> [What is expected]:
Images stay out; everything else in the records is to be set down exactly.

[Opening Records for this exercise section]

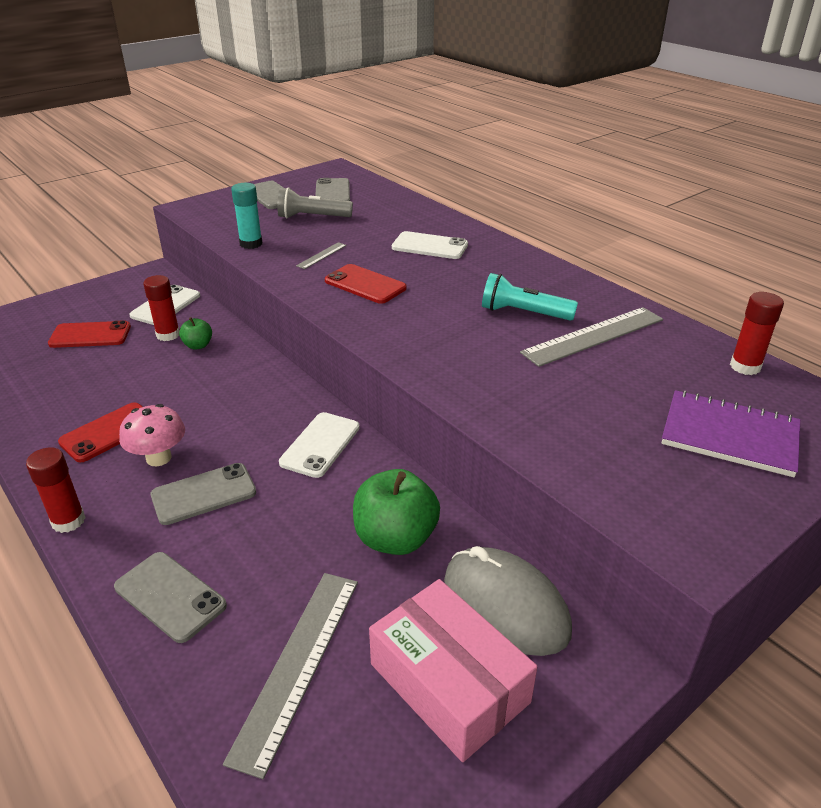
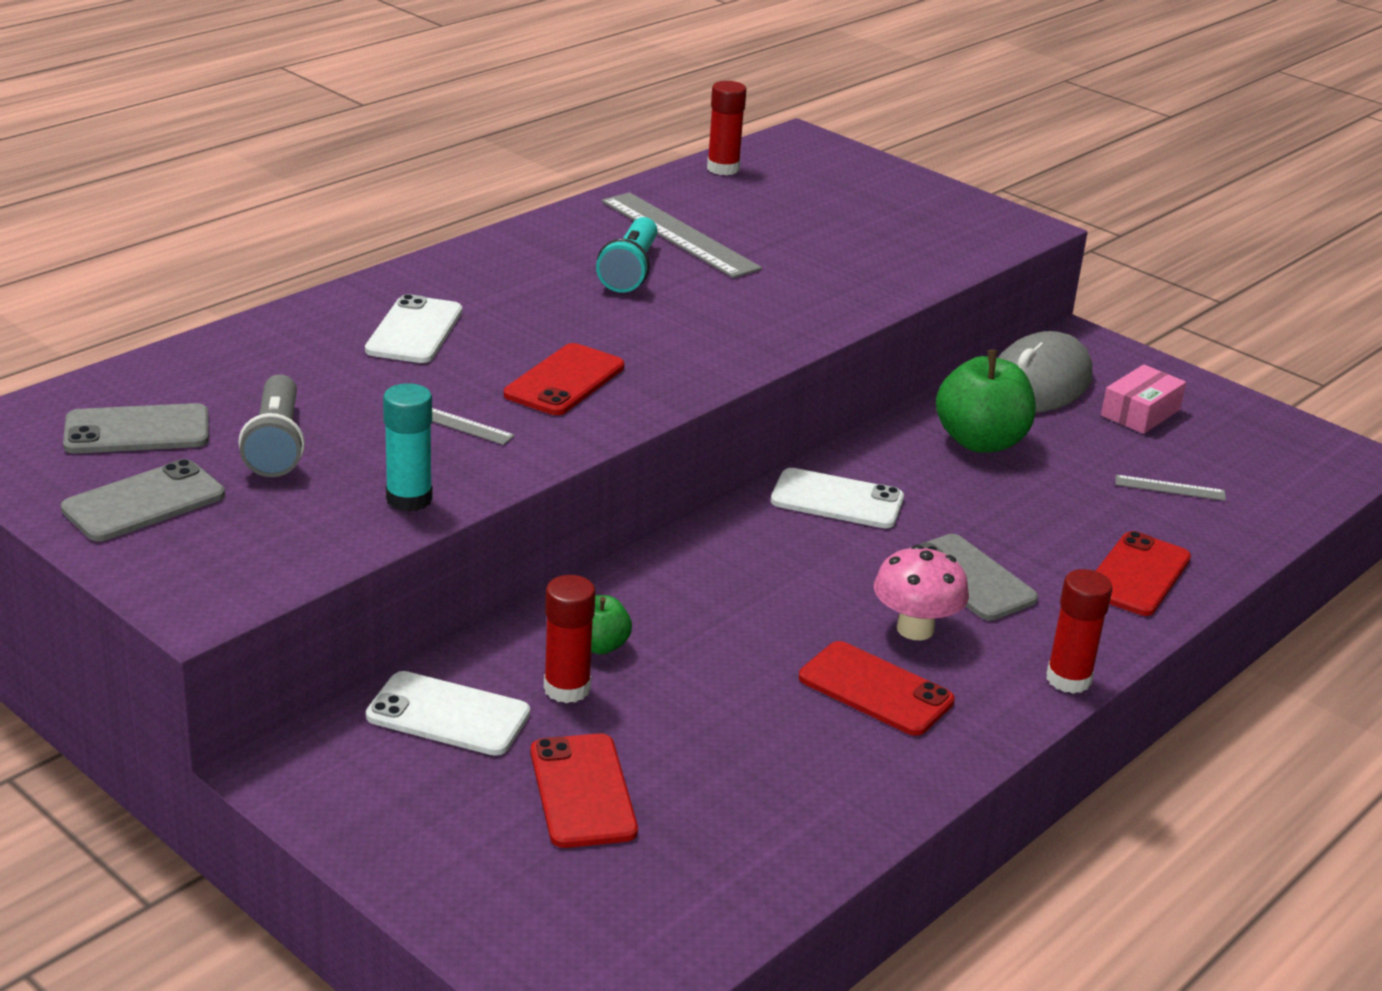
camera: 100 degrees left, 5 degrees down
(170, 596) = (1137, 575): grey phone -> red phone
(298, 664) = (1170, 488): grey ruler -> grey ruler, size x0.47
(449, 683) = (1140, 412): pink box -> pink box, size x0.57
(729, 435) = (854, 193): purple notebook -> none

[Closing Records for this exercise section]

> [Finished exercise]:
camera: 100 degrees left, 5 degrees down
(170, 596) = (1137, 575): grey phone -> red phone
(298, 664) = (1170, 488): grey ruler -> grey ruler, size x0.47
(449, 683) = (1140, 412): pink box -> pink box, size x0.57
(729, 435) = (854, 193): purple notebook -> none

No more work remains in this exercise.